■ RECORDS SHOWN:

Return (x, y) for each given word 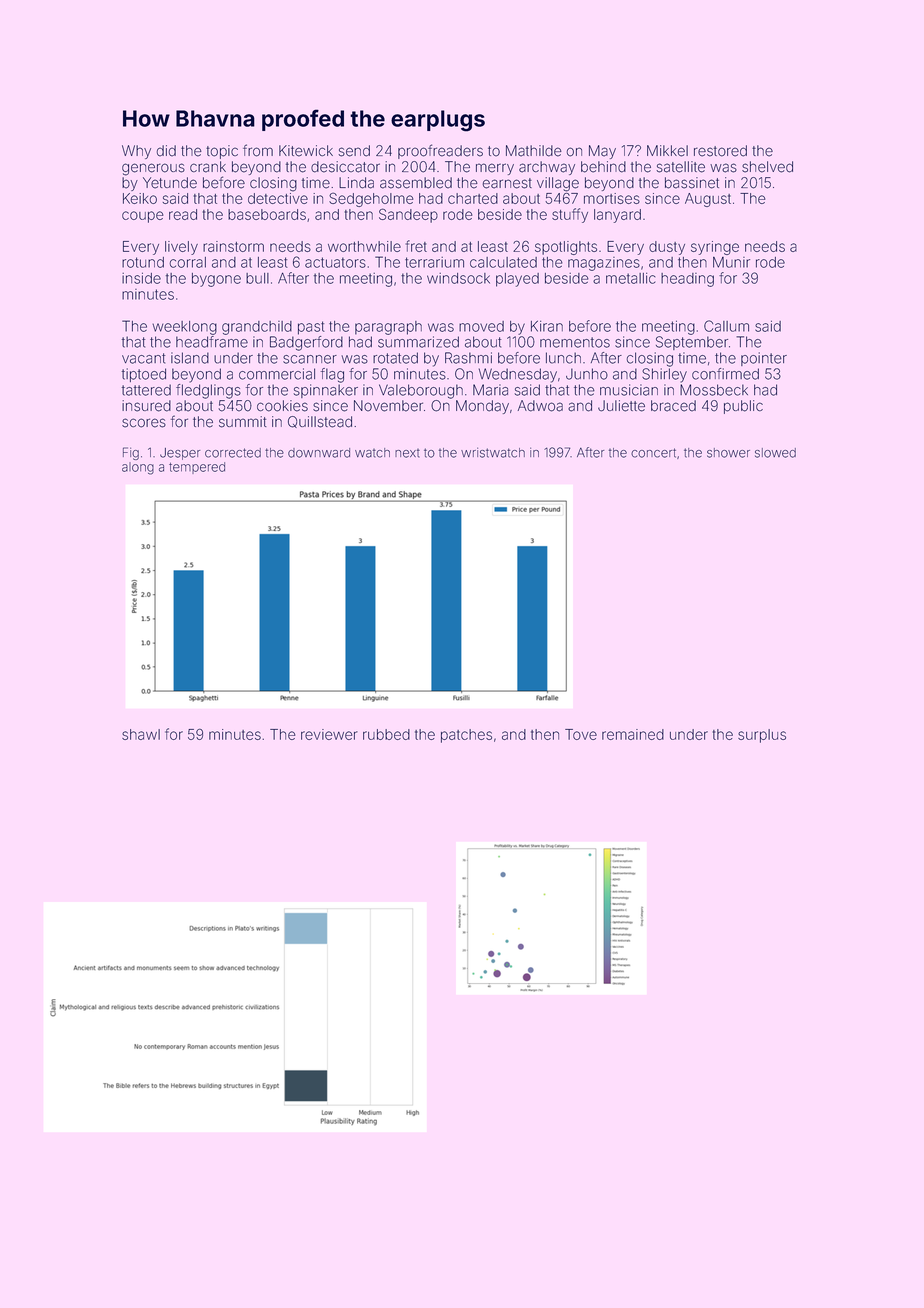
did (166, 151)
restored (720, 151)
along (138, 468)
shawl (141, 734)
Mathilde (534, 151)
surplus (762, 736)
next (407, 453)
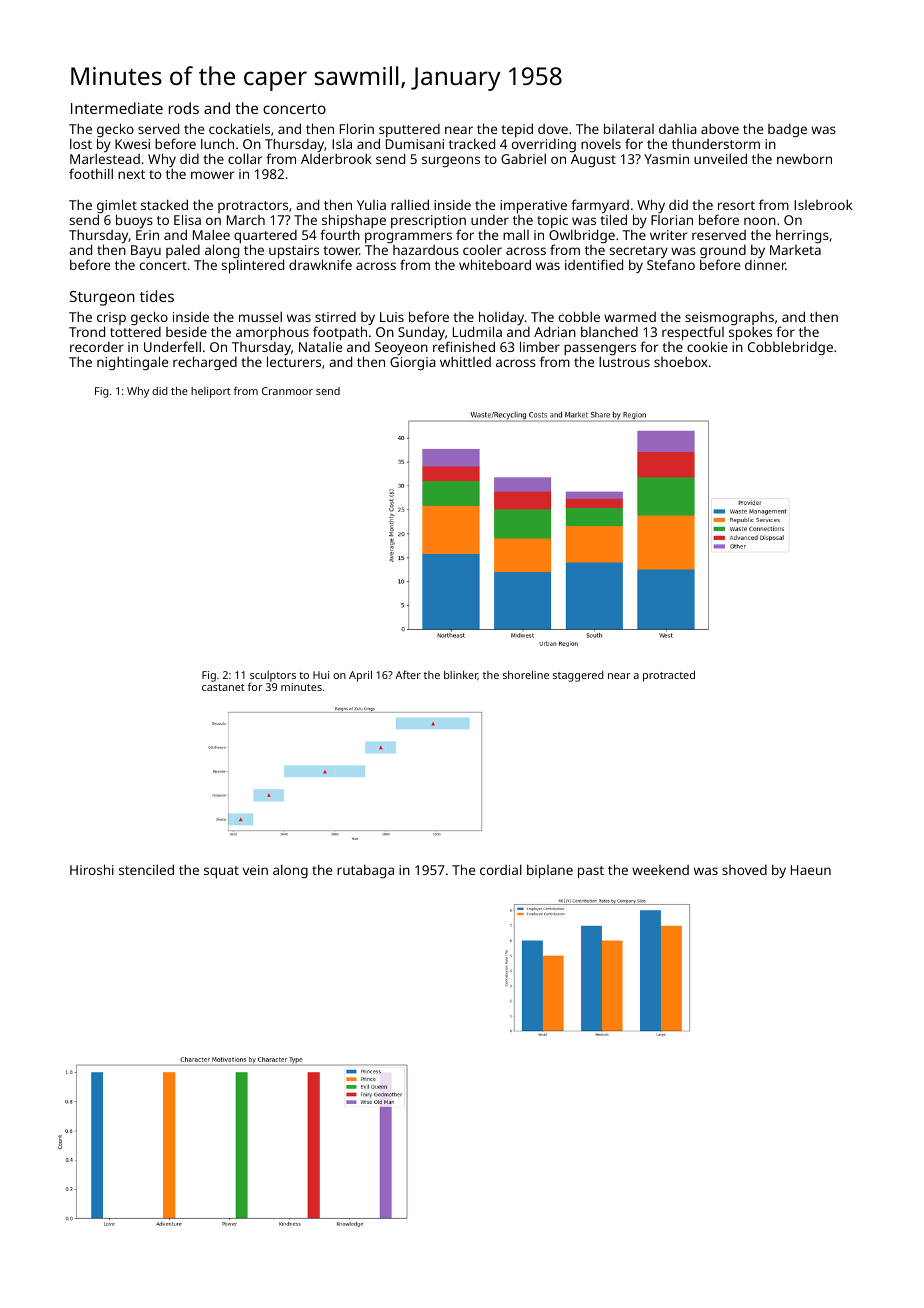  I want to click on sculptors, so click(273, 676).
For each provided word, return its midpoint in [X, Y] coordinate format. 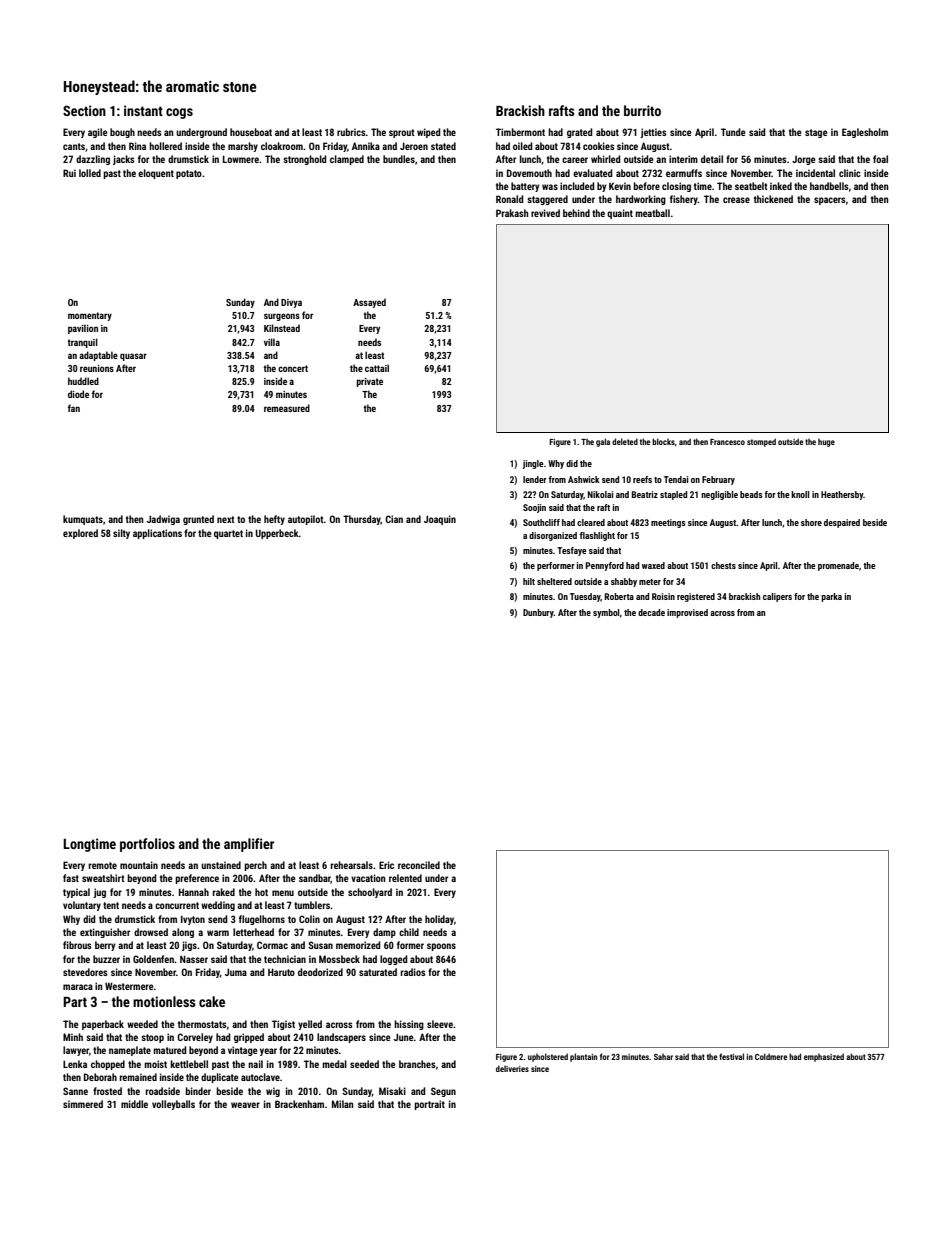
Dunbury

==

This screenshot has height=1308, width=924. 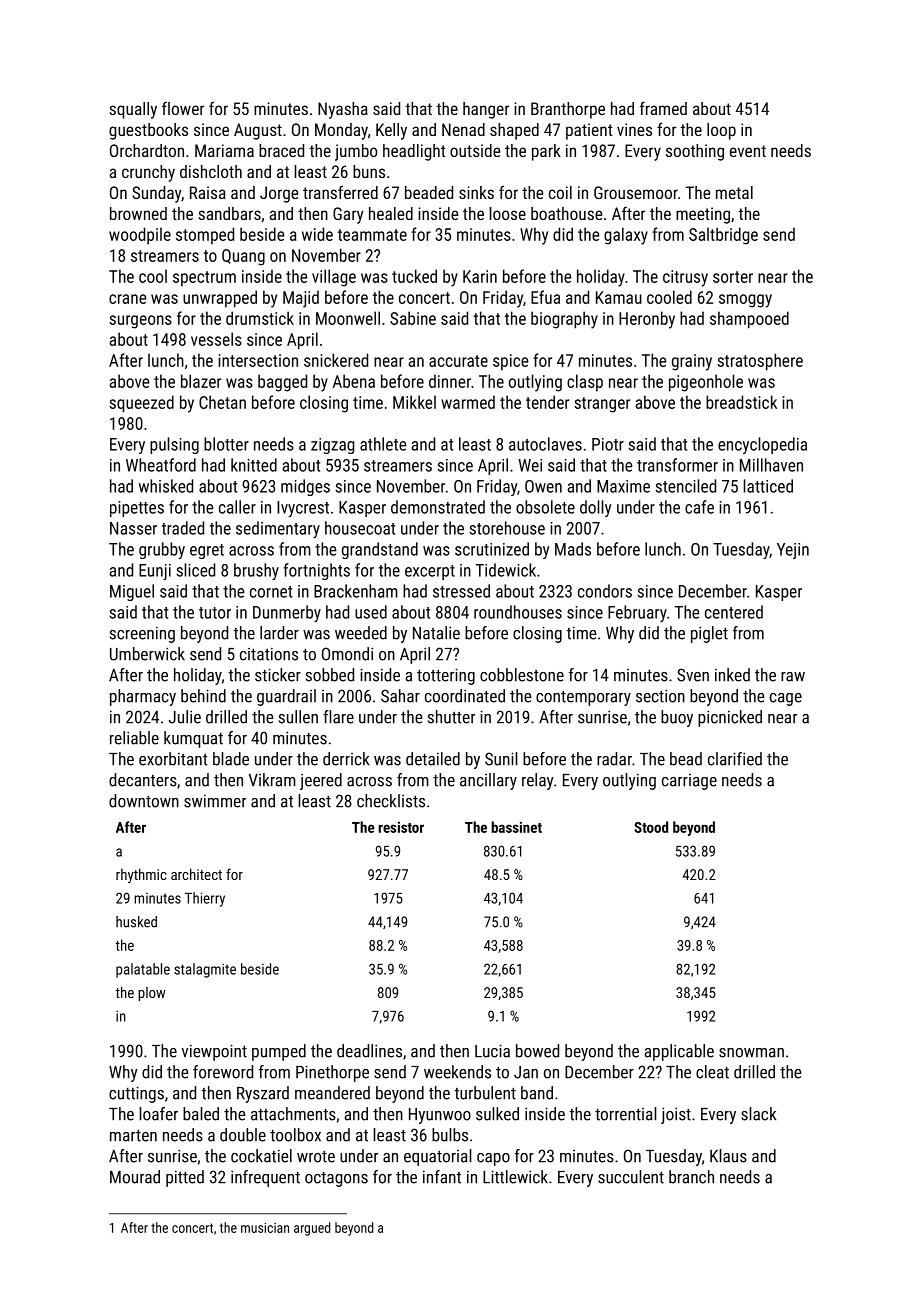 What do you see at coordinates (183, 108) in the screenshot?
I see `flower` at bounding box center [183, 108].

...

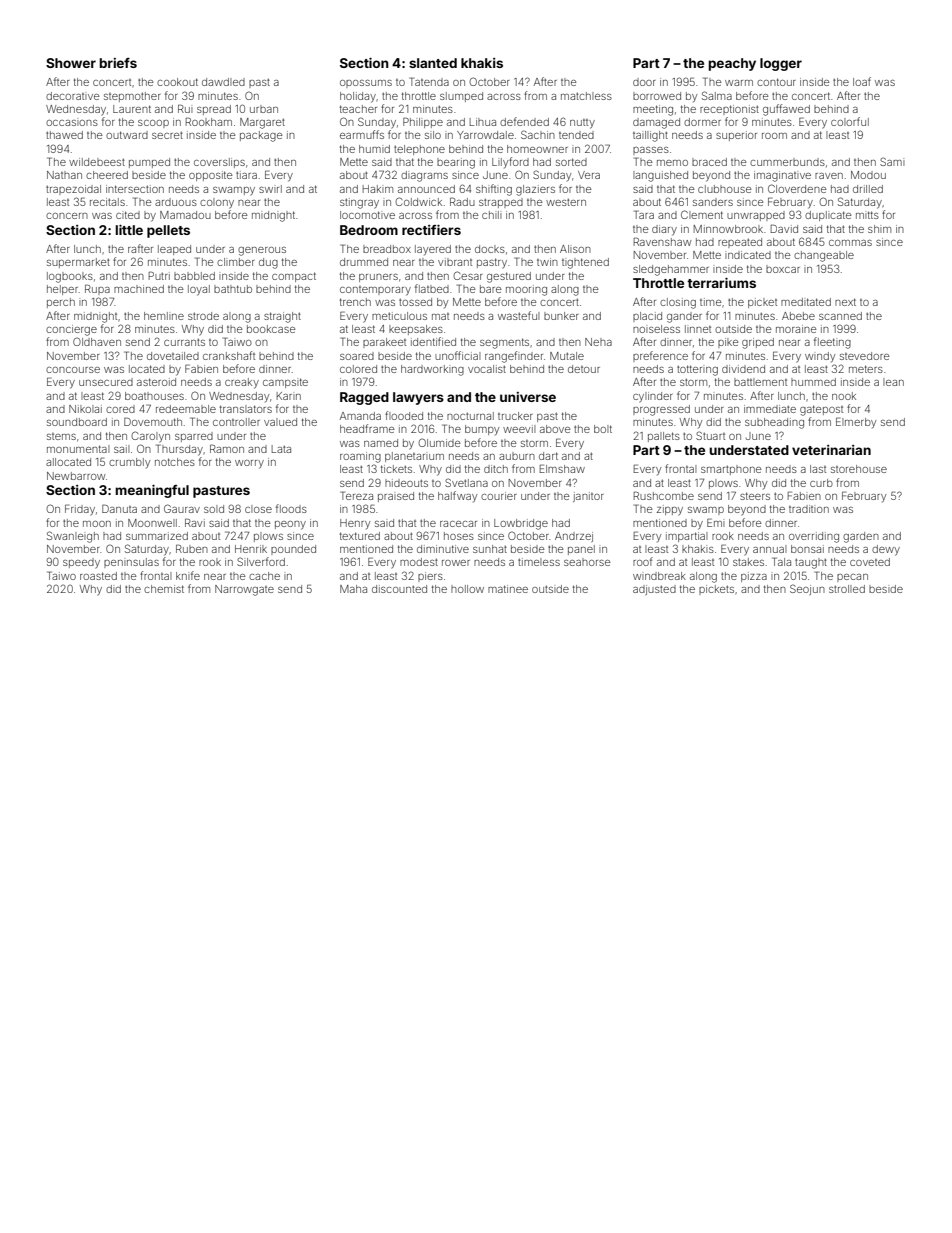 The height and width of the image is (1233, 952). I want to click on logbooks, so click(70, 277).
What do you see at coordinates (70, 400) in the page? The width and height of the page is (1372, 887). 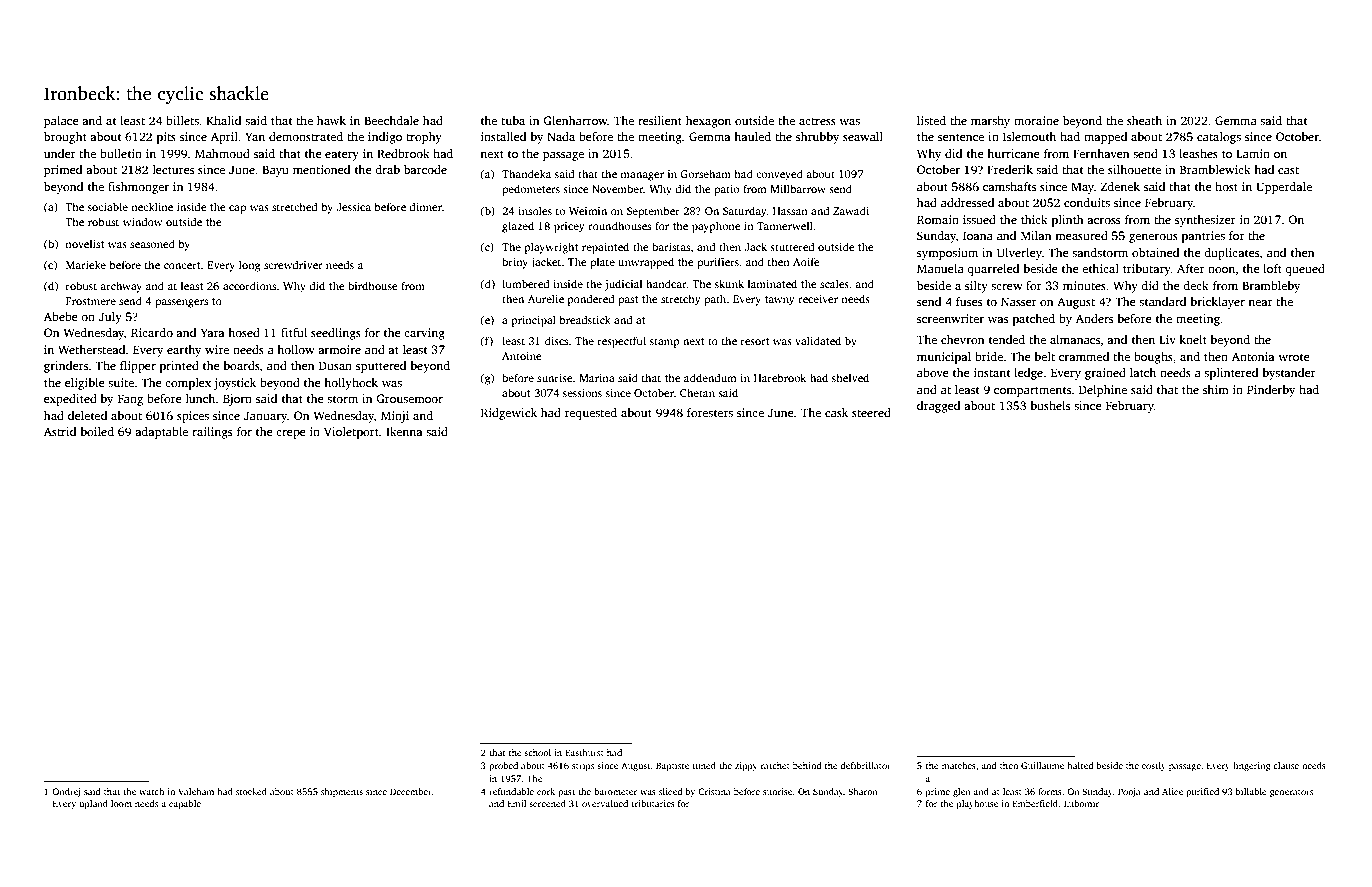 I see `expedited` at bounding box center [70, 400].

■ STATED PROBLEM:
Reproduce every line in the records from the line containing "Return (x, y) for each given word" down to the line containing "I want to click on sculptors, so", including both, and omit the pictures.

■ SOLUTION TO THIS TASK:
Return (x, y) for each given word 
did (166, 151)
restored (720, 151)
along (138, 468)
shawl (141, 734)
Mathilde (534, 151)
surplus (762, 736)
next (407, 453)
  I want to click on sculptors, so click(273, 676).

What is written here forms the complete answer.